━━━━━ Supplied data

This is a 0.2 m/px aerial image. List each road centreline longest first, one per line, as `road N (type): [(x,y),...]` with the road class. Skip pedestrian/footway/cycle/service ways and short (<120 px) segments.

━━━━━━━━━━
━━━━━ Supplied data

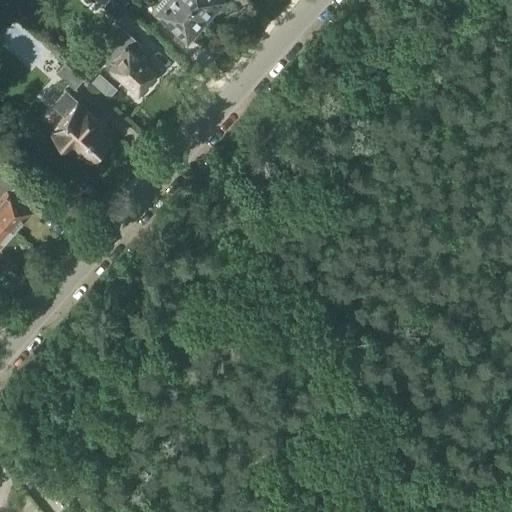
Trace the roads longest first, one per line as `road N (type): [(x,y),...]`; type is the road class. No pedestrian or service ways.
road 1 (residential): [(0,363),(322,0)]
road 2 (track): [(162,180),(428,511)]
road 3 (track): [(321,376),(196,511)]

━━━━━━━━━━
━━━━━ Supplied data

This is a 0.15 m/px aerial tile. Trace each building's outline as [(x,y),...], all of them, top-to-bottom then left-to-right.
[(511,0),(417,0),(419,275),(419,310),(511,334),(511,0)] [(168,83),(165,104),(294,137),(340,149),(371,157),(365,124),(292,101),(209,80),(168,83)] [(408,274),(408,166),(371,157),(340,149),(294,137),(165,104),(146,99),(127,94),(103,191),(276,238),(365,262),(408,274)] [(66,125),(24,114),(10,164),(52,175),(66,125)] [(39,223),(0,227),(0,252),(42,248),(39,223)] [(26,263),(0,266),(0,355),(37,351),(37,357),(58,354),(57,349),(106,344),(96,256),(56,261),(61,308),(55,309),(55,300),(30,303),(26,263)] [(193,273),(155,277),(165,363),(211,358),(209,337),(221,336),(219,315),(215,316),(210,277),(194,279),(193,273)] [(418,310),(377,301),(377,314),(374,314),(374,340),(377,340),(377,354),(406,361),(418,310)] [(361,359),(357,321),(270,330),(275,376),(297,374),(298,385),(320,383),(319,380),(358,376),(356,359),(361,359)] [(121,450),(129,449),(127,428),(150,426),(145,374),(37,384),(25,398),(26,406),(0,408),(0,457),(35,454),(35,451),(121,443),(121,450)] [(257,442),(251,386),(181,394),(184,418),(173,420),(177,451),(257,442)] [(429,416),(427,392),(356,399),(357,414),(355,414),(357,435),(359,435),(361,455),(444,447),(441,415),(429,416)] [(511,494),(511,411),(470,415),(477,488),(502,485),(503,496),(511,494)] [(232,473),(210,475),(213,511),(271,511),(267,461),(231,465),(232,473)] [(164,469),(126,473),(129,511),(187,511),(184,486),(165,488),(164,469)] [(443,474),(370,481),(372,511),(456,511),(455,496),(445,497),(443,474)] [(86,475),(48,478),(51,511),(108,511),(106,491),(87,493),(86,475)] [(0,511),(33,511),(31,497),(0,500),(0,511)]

━━━━━━━━━━

> [What the task requires]: List every line of the data above that contains the string "service", copying each such line in full. Treat uppercase and lowercase as different.

> [Answer in full]:
This is a 0.2 m/px aerial image. List each road centreline longest first, one per line, as `road N (type): [(x,y),...]` with the road class. Skip pedestrian/footway/cycle/service ways and short (<120 px) segments.
Trace the roads longest first, one per line as `road N (type): [(x,y),...]`; type is the road class. No pedestrian or service ways.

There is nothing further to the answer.